— REQUIREMENT —
Go to the line that contains "white trophy: 4 -> 6" in the listing below, then output it and every line after it exactly, omitting pictures.

◆ ◆ ◆ ◆

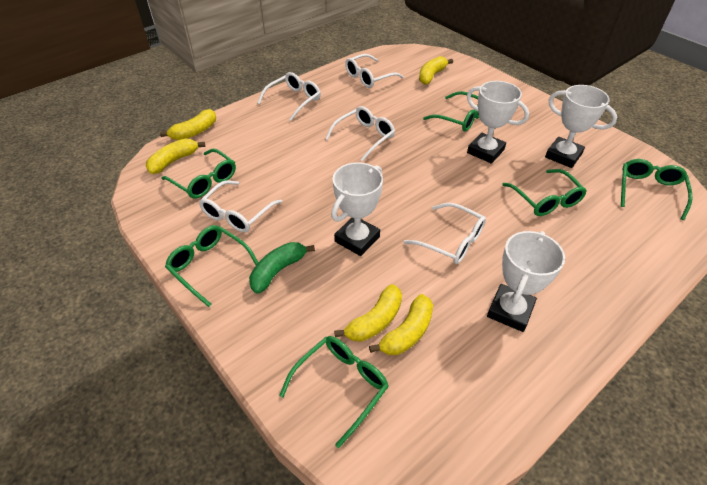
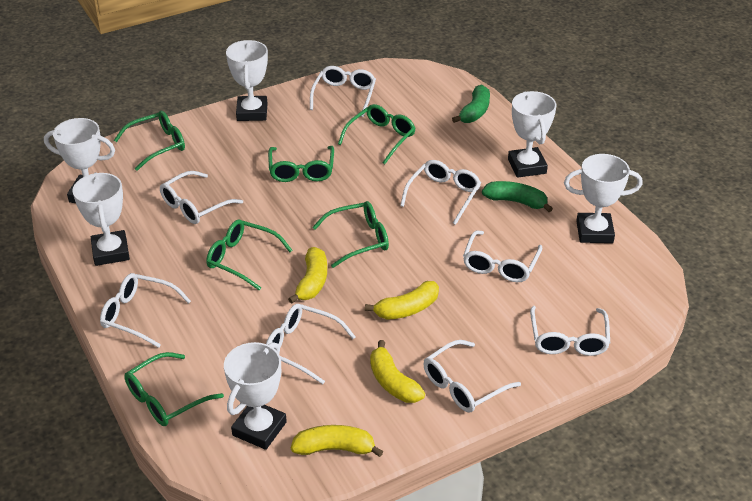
green banana: 1 -> 2
white glasses: 5 -> 8
white trophy: 4 -> 6
yellow banana: 5 -> 4

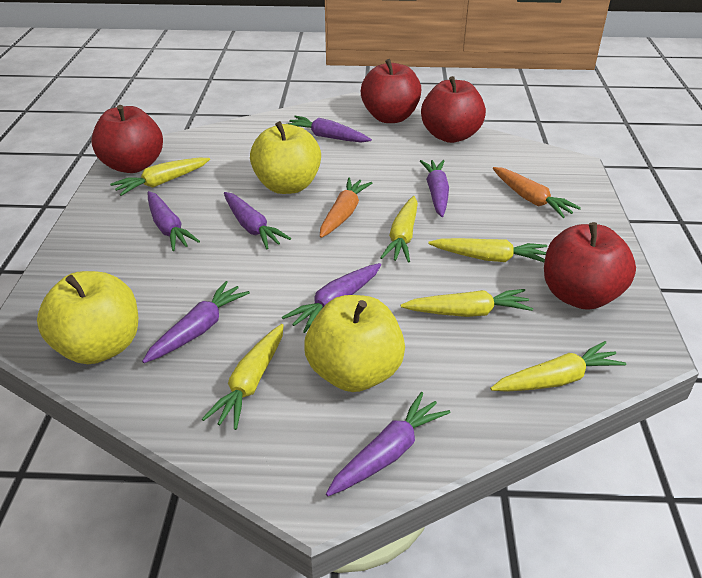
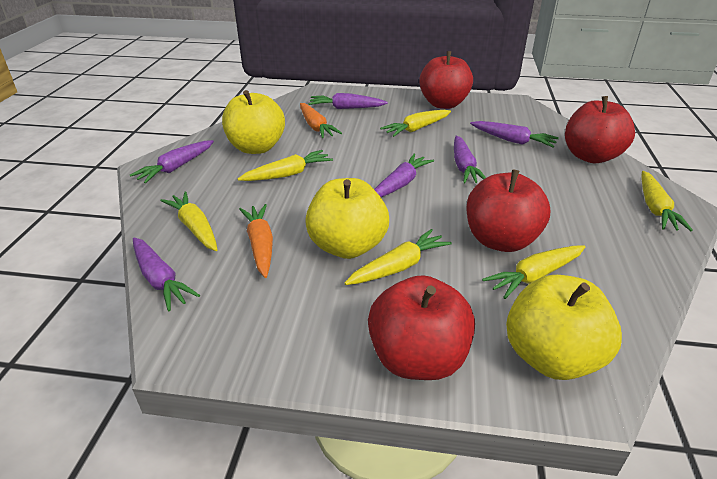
purple carrot: 7 -> 6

◆ ◆ ◆ ◆

— PROBLEM SOLUTION —
white trophy: 4 -> 6
yellow banana: 5 -> 4

purple carrot: 7 -> 6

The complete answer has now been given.